- EXERCISE OBJECTIVE: Every line in the records below that holds the word "none" is to be copied.

- PROVIDED MATERIAL:
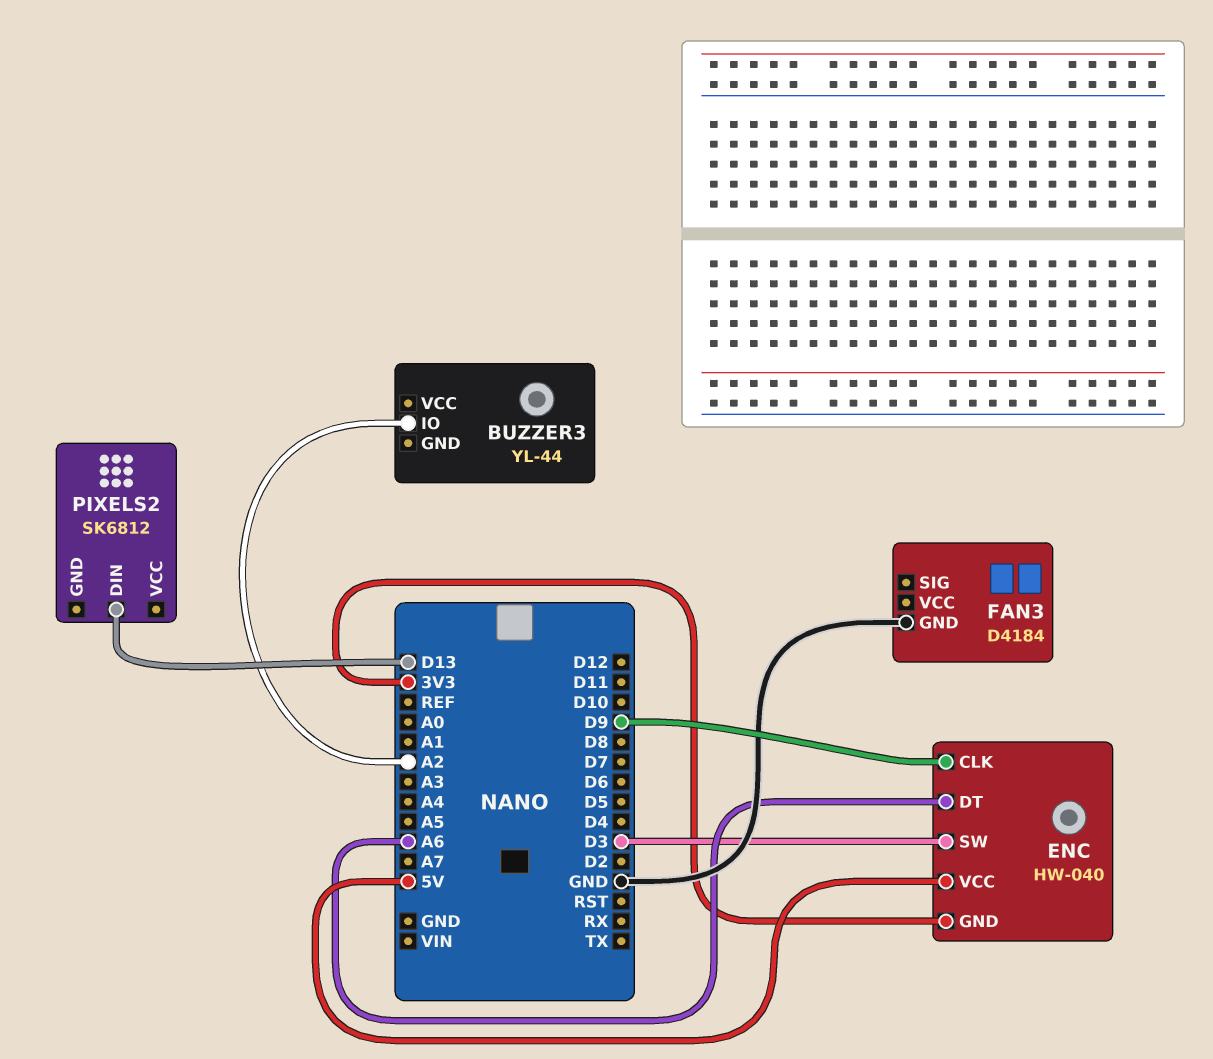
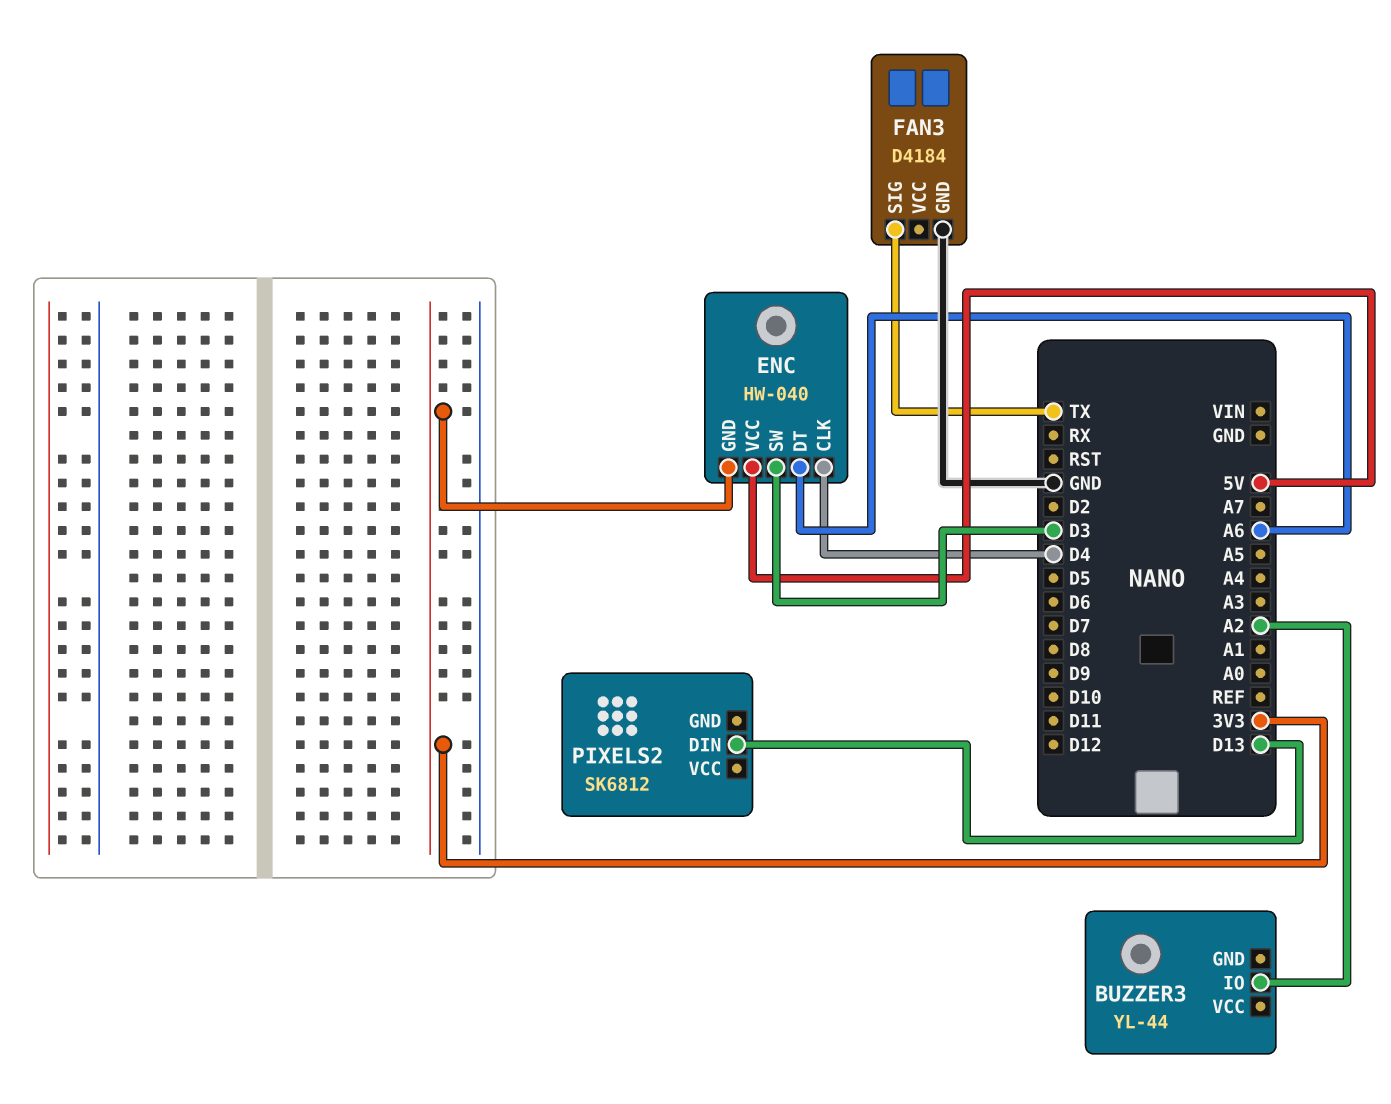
ENC pin CLK: D9 -> D4
FAN3 pin SIG: none -> TX

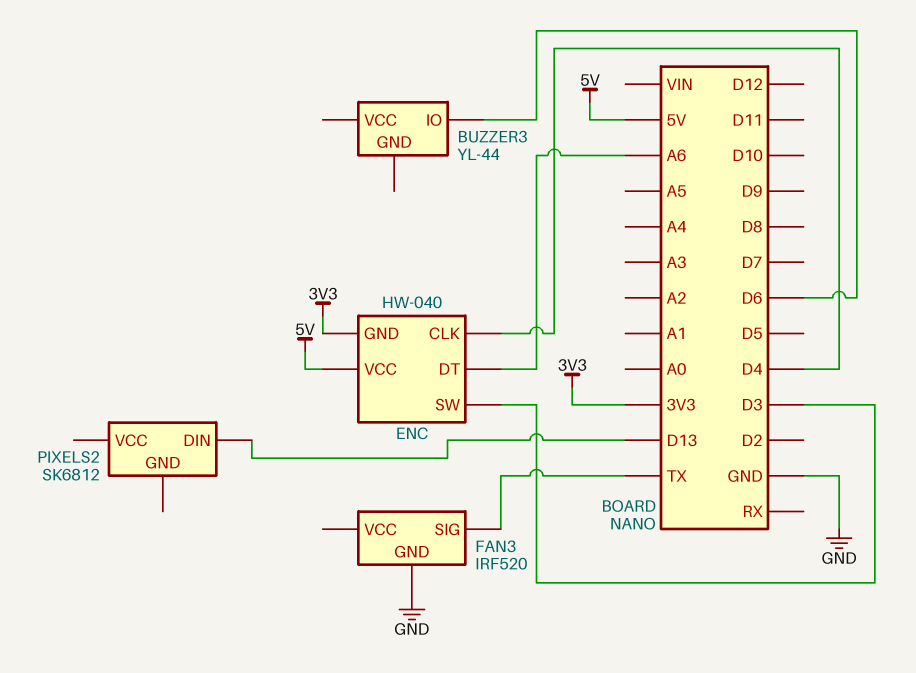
BUZZER3 pin IO: A2 -> D6
FAN3: D4184 -> IRF520

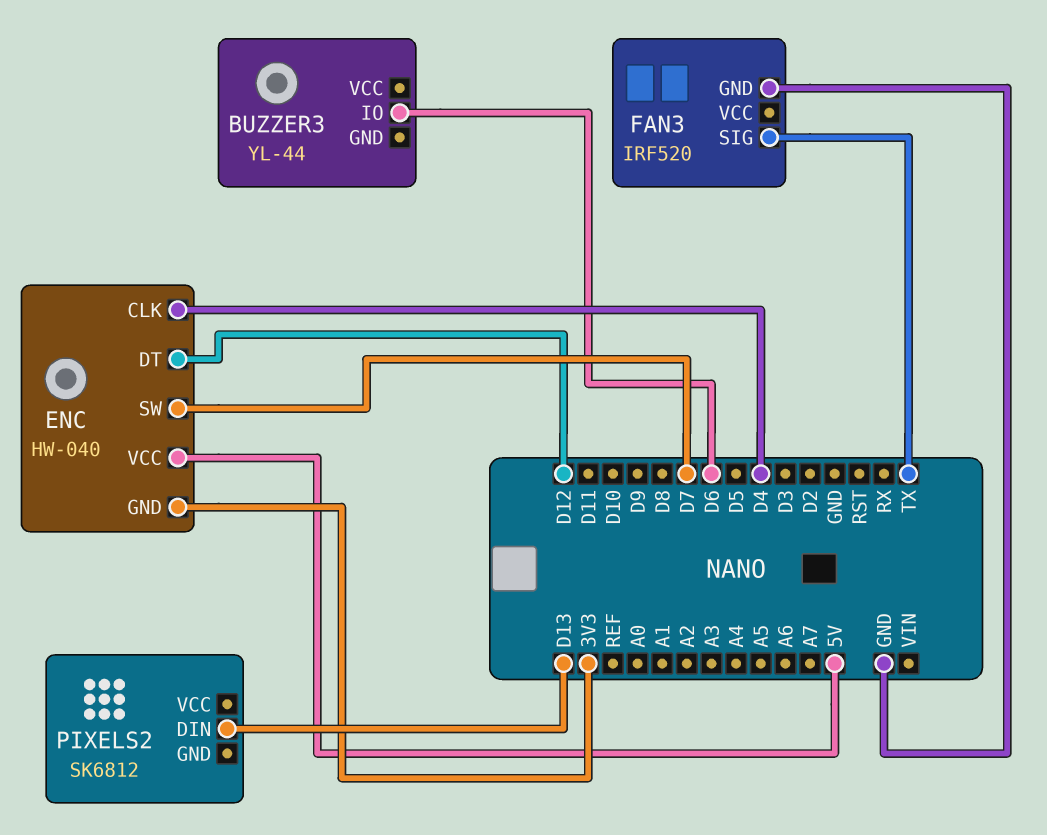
ENC pin DT: A6 -> D12
ENC pin SW: D3 -> D7

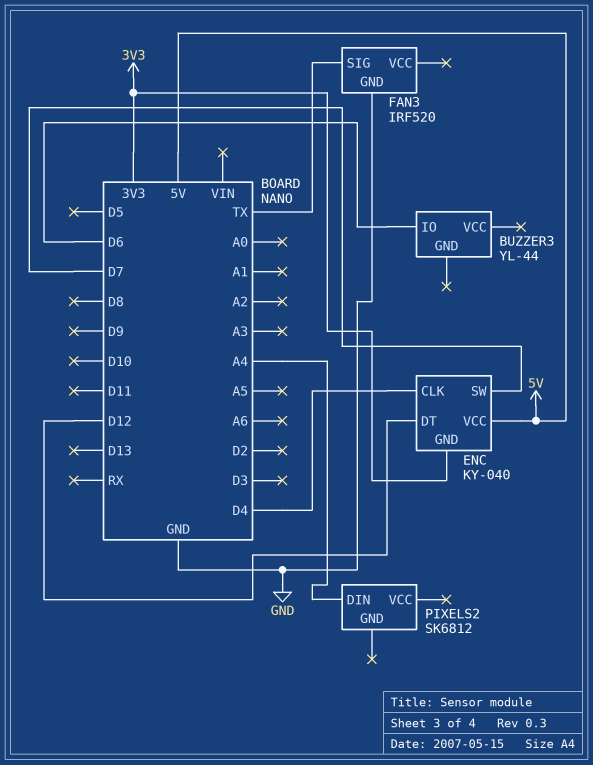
ENC: HW-040 -> KY-040
PIXELS2 pin DIN: D13 -> A4

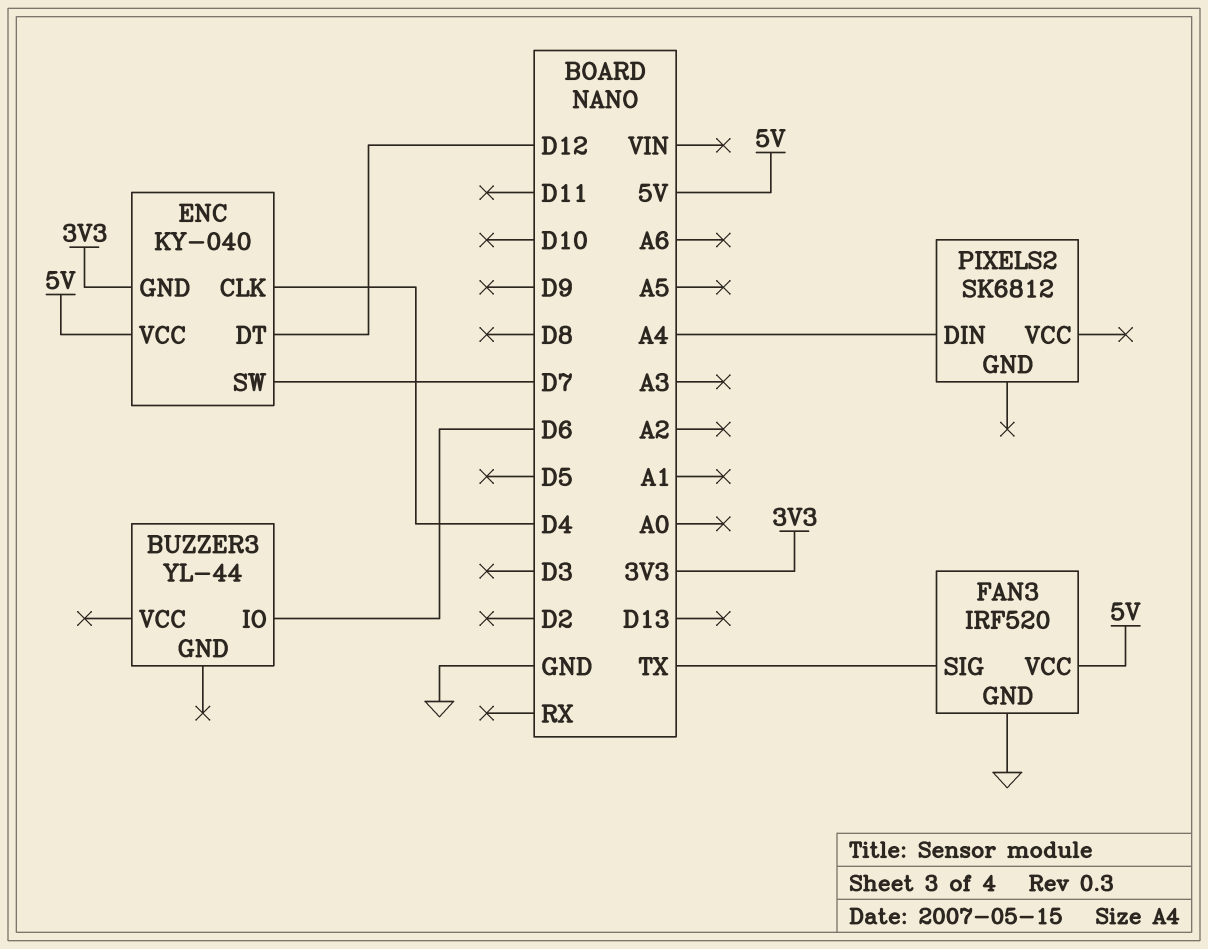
FAN3 pin VCC: none -> 5V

- RESPONSE TO THIS TASK:
FAN3 pin SIG: none -> TX
FAN3 pin VCC: none -> 5V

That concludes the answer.